Material for the task:
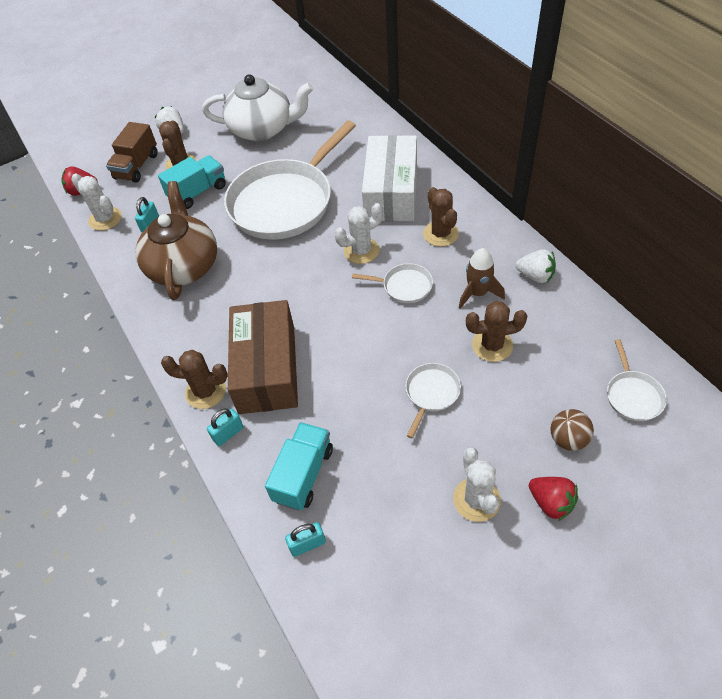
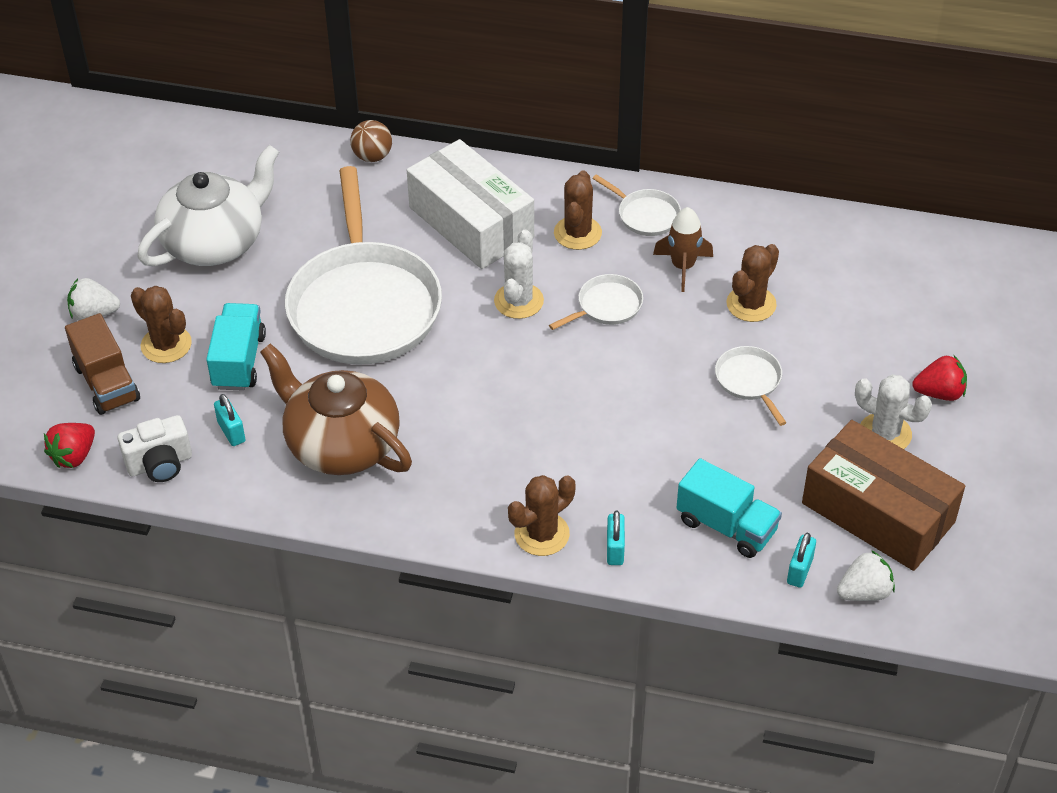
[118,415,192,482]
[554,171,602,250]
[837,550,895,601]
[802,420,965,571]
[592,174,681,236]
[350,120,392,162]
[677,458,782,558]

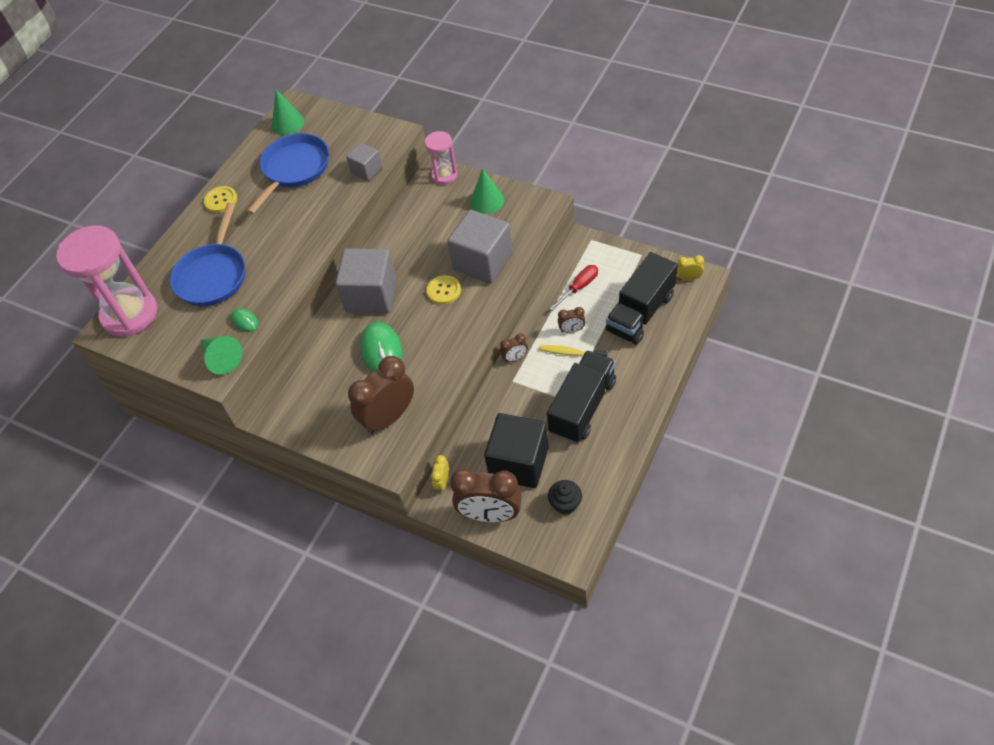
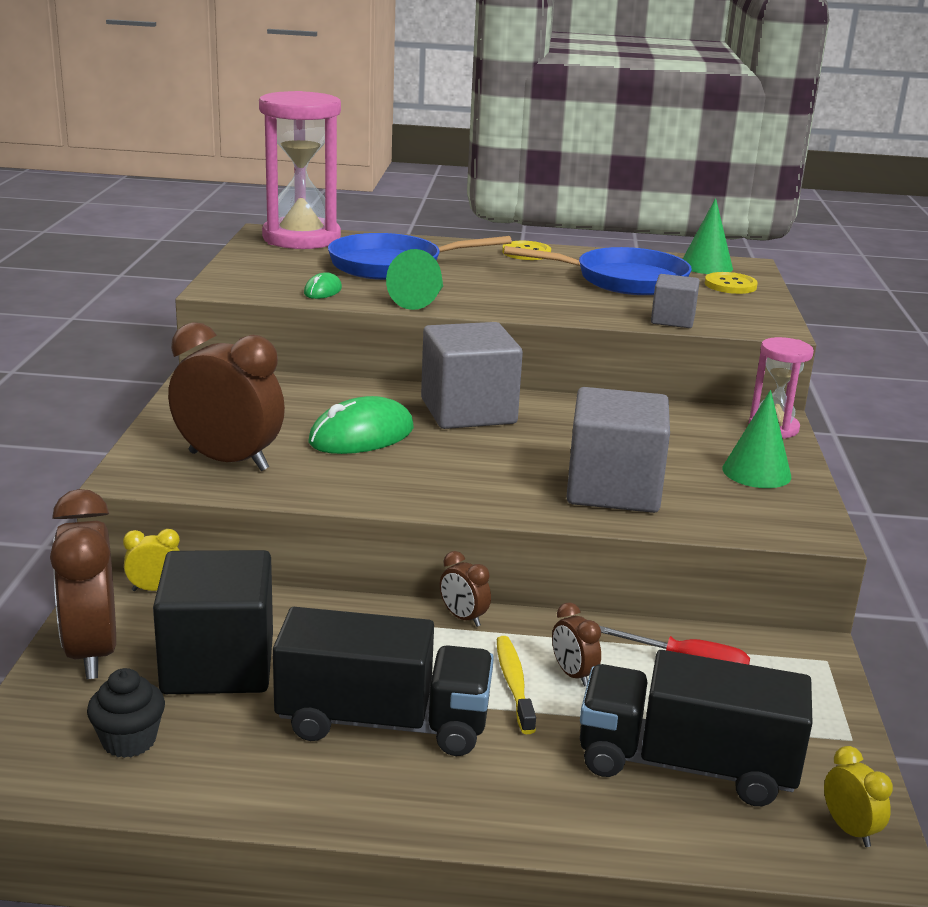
[705,272,758,294]
[386,249,443,310]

Aim of the exercise:
From the line with "[802,420,965,571]" to the last line of the material, both inclusive, set down every line exactly and nothing else; omit pictures.

Exercise answer:
[802,420,965,571]
[592,174,681,236]
[350,120,392,162]
[677,458,782,558]

[705,272,758,294]
[386,249,443,310]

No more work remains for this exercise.